What this task involves: From the line that contains "cyan circle: (1123, 369) -> (524, 147), moved" down to the last line of the entries, repeat every line exactly. Do not carry over the pictures.

Input data:
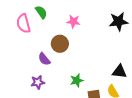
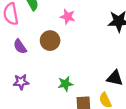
purple semicircle: (44, 59) -> (20, 46), moved

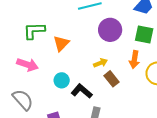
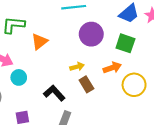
orange arrow: (134, 60) -> (112, 68), turned -126
cyan circle: (62, 80) -> (19, 77), moved

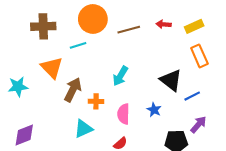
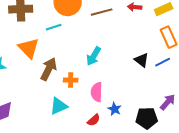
black triangle: (171, 80) -> (142, 60), size x0.7
blue line: (192, 96) -> (163, 62), moved
blue star: (154, 110) -> (115, 109), moved

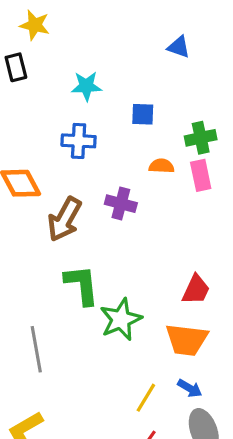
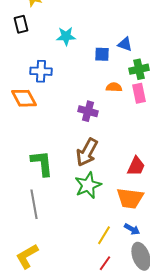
blue triangle: (179, 47) -> (125, 44), moved
blue cross: (79, 141) -> (41, 71), moved
brown arrow: (64, 219) -> (87, 152), moved
green L-shape: (82, 285) -> (42, 163), moved

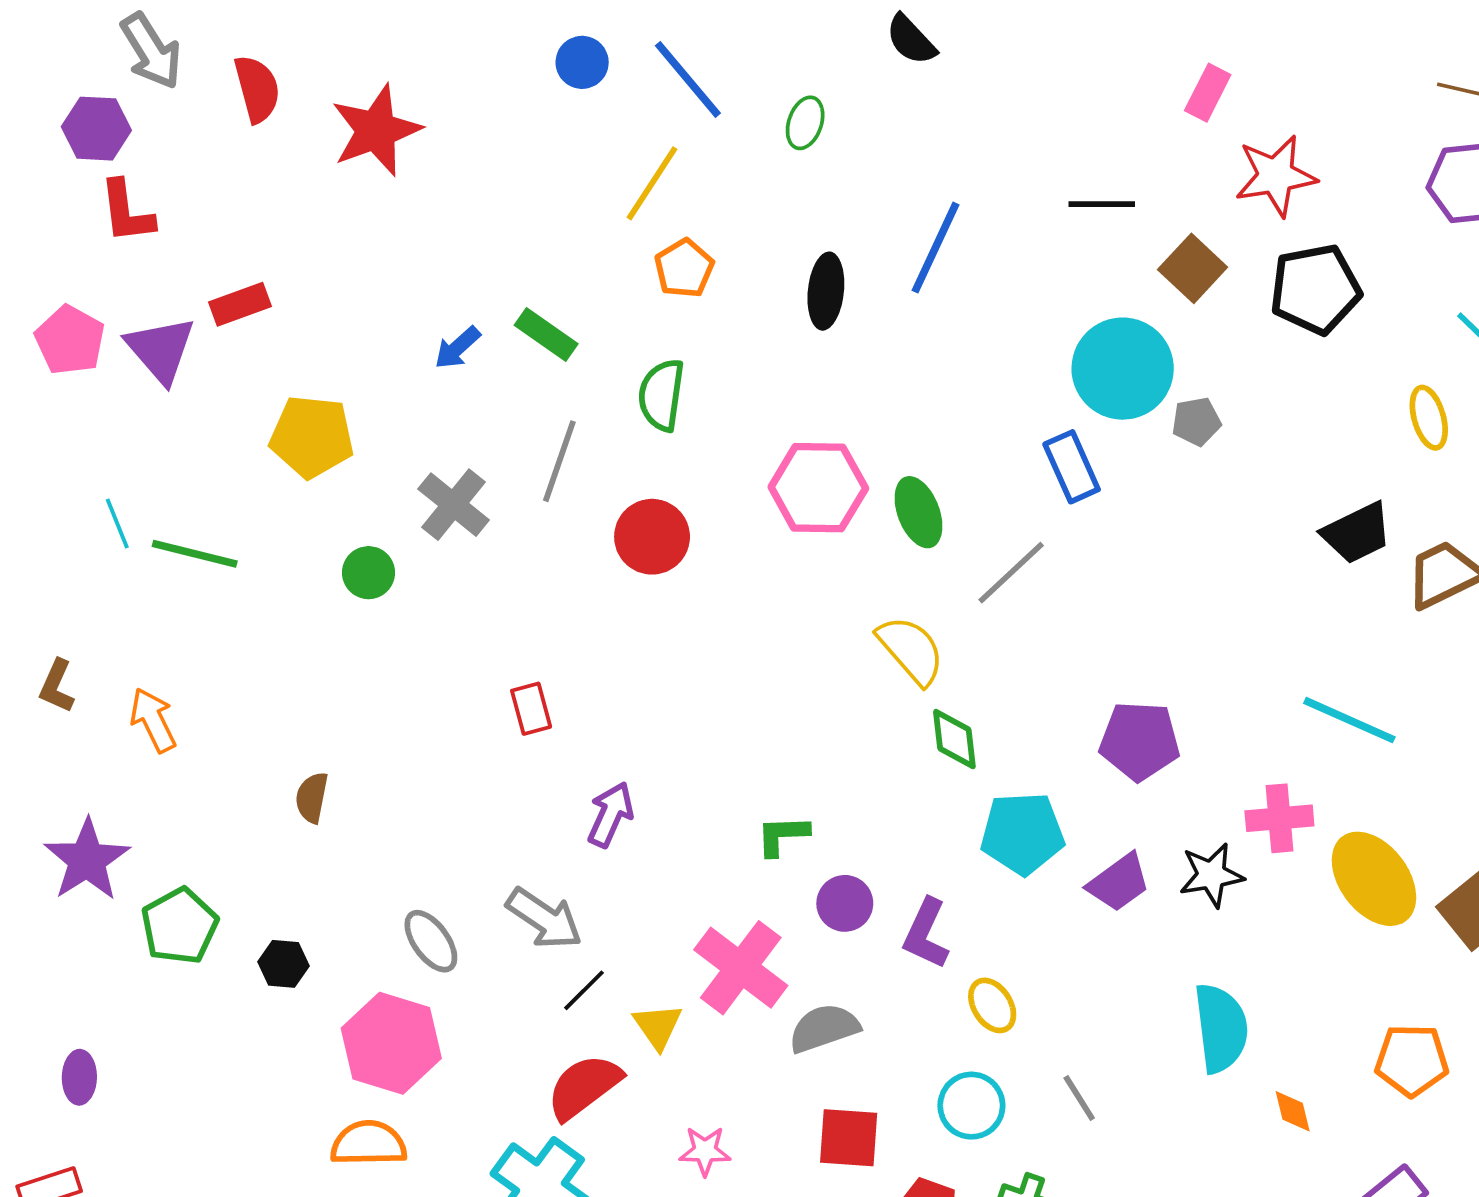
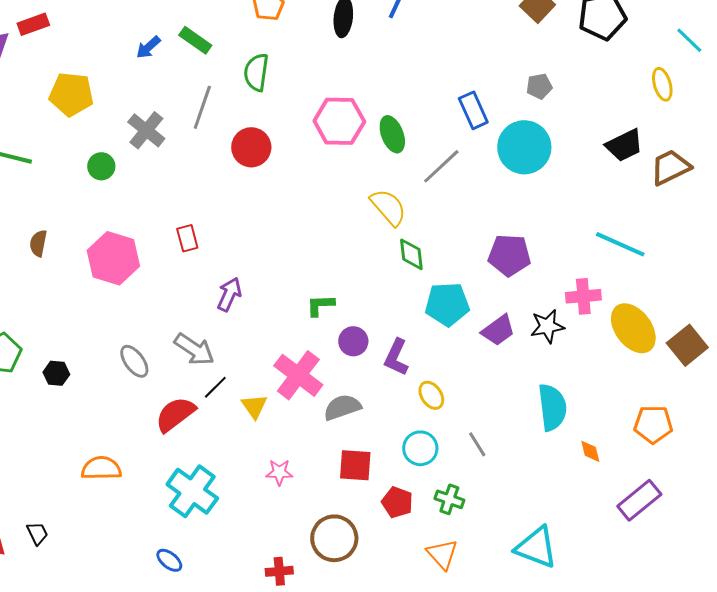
cyan circle: (1123, 369) -> (524, 147), moved
brown semicircle: (312, 798) -> (38, 243), moved
pink hexagon: (391, 1043) -> (113, 258), moved
red semicircle: (584, 1087) -> (175, 414), moved

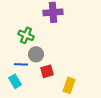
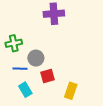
green cross: (26, 35) -> (14, 43), moved, turned -35
cyan rectangle: (15, 81) -> (25, 90), moved

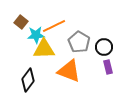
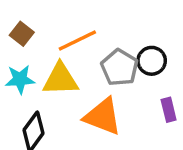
cyan star: (36, 35) -> (20, 79), moved
black circle: (104, 47) -> (152, 61), moved

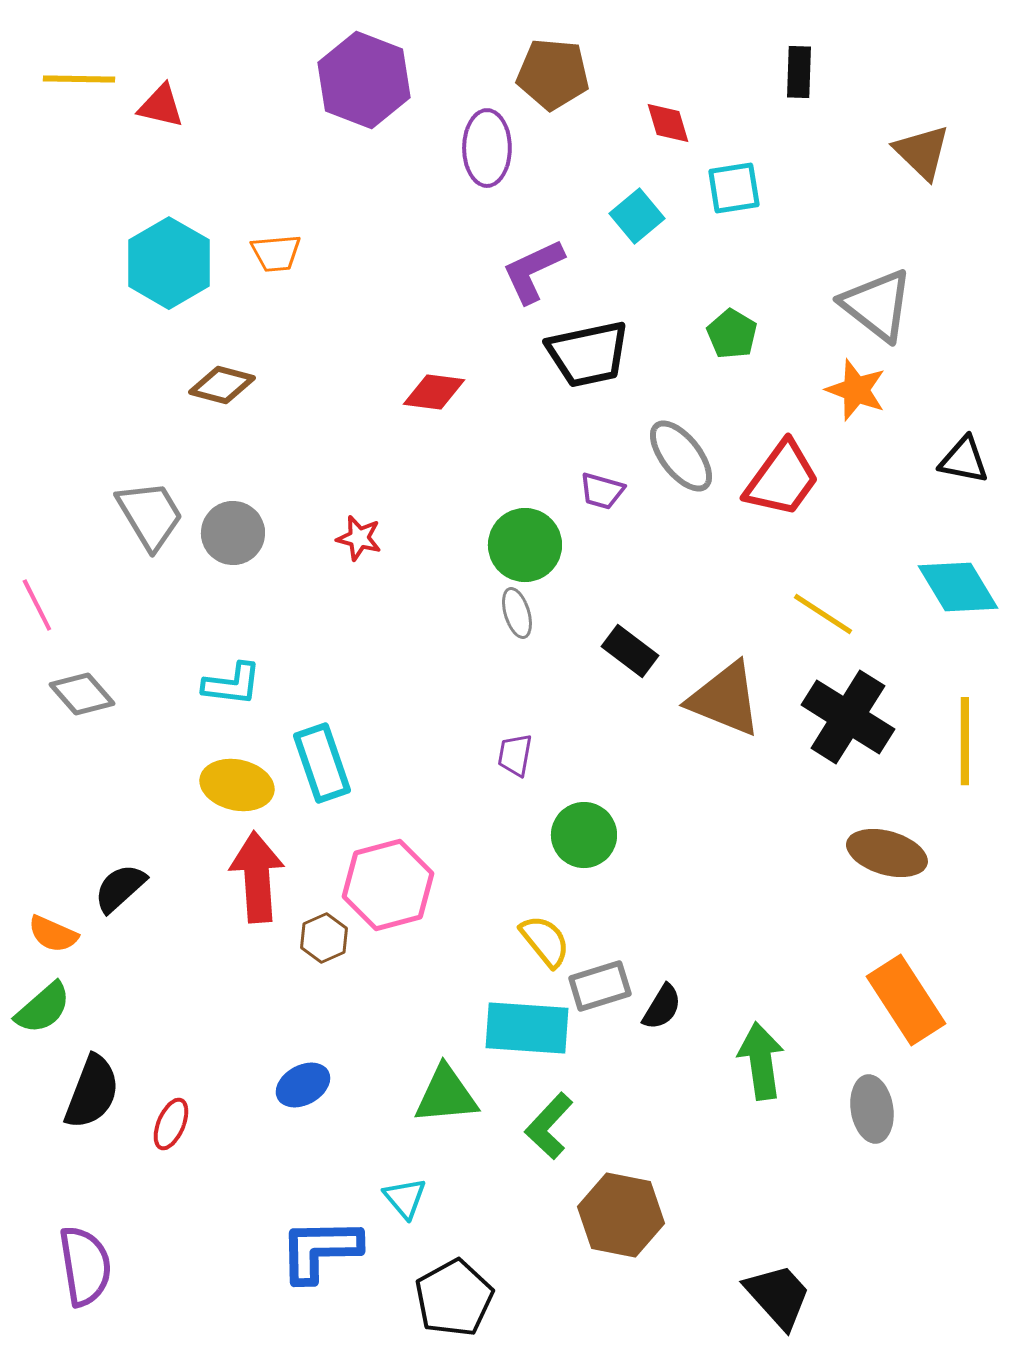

Solution below:
cyan circle: (1123, 369) -> (524, 147), moved
brown semicircle: (312, 798) -> (38, 243), moved
pink hexagon: (391, 1043) -> (113, 258), moved
red semicircle: (584, 1087) -> (175, 414), moved

green cross: (26, 35) -> (14, 43), moved, turned -35
cyan rectangle: (15, 81) -> (25, 90), moved

cyan star: (36, 35) -> (20, 79), moved
black circle: (104, 47) -> (152, 61), moved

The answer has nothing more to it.